PROBLEM DESCRIPTION:
Pictures stay out of the output. Return exactly the lines below from the one with "brown cross: (16, 110)" down to the one with "red semicircle: (24, 149) -> (54, 156), moved", both included, and nothing more.

--- START ---

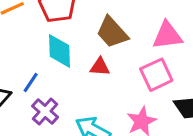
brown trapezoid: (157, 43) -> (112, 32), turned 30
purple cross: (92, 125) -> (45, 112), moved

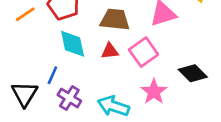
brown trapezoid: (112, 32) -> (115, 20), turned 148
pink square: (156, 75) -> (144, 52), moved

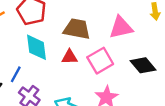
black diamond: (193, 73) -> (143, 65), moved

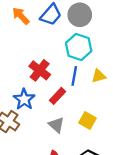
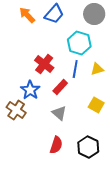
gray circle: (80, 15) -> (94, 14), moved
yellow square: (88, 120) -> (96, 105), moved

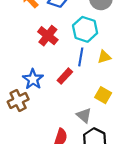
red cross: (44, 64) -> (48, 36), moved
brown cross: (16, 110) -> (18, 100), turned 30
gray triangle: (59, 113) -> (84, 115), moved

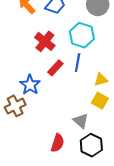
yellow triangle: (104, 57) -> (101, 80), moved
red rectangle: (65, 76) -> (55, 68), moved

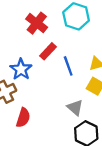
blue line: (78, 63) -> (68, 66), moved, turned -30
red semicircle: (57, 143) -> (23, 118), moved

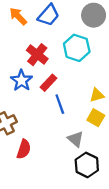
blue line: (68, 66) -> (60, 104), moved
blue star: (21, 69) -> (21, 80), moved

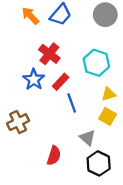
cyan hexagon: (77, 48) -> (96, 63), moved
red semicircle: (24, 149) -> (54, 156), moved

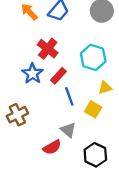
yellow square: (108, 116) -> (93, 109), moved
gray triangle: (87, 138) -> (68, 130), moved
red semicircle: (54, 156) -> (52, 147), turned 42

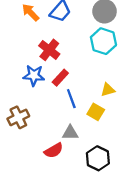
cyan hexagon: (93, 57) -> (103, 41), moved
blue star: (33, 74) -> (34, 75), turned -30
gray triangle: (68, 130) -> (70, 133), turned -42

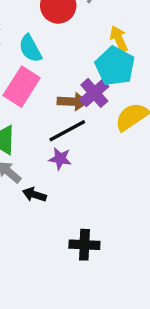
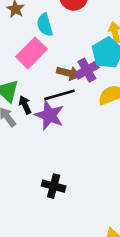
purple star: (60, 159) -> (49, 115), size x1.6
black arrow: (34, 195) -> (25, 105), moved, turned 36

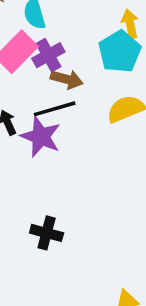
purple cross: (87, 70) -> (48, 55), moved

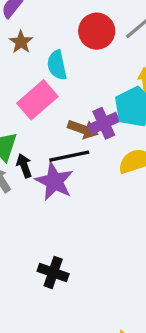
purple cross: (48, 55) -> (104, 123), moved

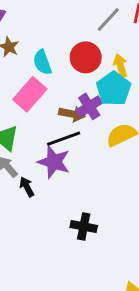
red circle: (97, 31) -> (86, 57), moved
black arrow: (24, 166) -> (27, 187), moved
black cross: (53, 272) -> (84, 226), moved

--- END ---
--- START ---

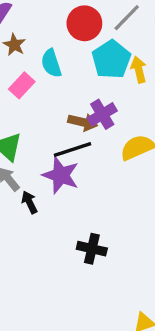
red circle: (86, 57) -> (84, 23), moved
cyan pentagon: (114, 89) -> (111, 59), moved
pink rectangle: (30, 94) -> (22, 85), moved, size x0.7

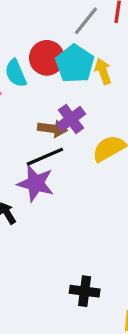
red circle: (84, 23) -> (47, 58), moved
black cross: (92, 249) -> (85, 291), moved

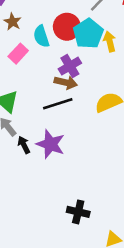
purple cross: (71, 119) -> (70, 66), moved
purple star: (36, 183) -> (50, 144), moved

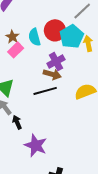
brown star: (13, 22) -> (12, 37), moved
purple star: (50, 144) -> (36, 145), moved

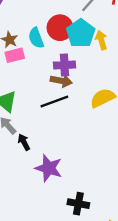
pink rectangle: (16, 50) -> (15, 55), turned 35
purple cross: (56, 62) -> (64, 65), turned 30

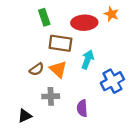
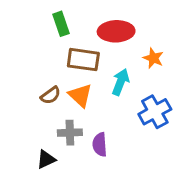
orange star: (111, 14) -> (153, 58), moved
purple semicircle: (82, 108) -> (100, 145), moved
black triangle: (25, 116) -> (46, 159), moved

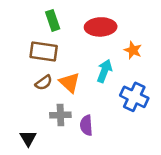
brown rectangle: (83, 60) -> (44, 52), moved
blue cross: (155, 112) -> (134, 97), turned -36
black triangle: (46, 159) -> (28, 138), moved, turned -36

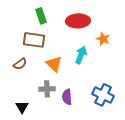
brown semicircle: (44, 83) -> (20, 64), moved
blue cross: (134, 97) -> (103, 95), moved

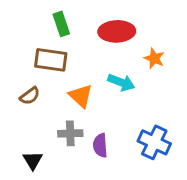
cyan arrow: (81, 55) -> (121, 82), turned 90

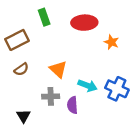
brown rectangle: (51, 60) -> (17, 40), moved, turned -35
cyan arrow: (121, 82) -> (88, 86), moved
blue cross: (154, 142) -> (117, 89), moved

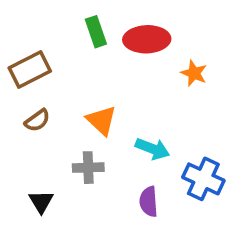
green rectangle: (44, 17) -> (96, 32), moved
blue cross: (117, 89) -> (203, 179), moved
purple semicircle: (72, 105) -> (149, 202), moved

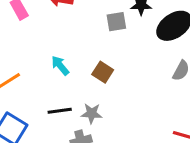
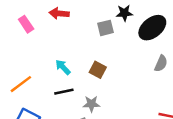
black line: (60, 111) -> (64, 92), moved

--- END ---
--- START ---

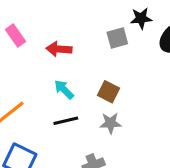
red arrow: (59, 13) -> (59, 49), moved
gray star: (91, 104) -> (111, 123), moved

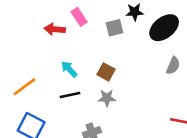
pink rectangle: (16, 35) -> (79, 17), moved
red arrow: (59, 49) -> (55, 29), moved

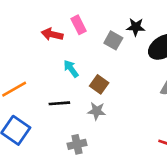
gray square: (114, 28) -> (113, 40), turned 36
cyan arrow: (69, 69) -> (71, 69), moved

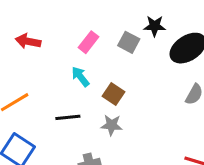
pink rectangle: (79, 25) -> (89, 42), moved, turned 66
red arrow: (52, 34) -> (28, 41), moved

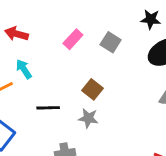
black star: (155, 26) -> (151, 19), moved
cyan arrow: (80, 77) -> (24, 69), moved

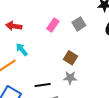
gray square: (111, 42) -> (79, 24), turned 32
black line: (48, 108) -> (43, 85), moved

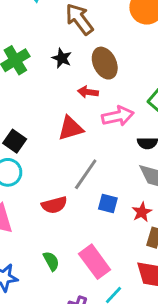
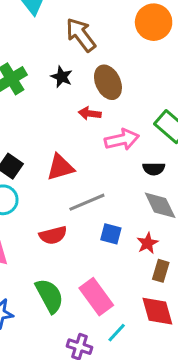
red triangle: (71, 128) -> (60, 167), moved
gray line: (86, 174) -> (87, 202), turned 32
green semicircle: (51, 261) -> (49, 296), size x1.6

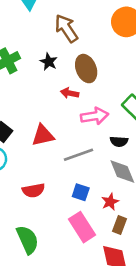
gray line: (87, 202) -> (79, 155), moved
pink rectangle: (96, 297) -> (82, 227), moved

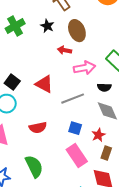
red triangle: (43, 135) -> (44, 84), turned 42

--- END ---

OUTPUT BELOW:
brown cross: (16, 110) -> (18, 100), turned 30
gray triangle: (59, 113) -> (84, 115), moved

yellow triangle: (104, 57) -> (101, 80), moved
red rectangle: (65, 76) -> (55, 68), moved

blue line: (78, 63) -> (68, 66), moved, turned -30
red semicircle: (57, 143) -> (23, 118), moved

blue line: (68, 66) -> (60, 104), moved
blue star: (21, 69) -> (21, 80), moved

cyan hexagon: (77, 48) -> (96, 63), moved
red semicircle: (24, 149) -> (54, 156), moved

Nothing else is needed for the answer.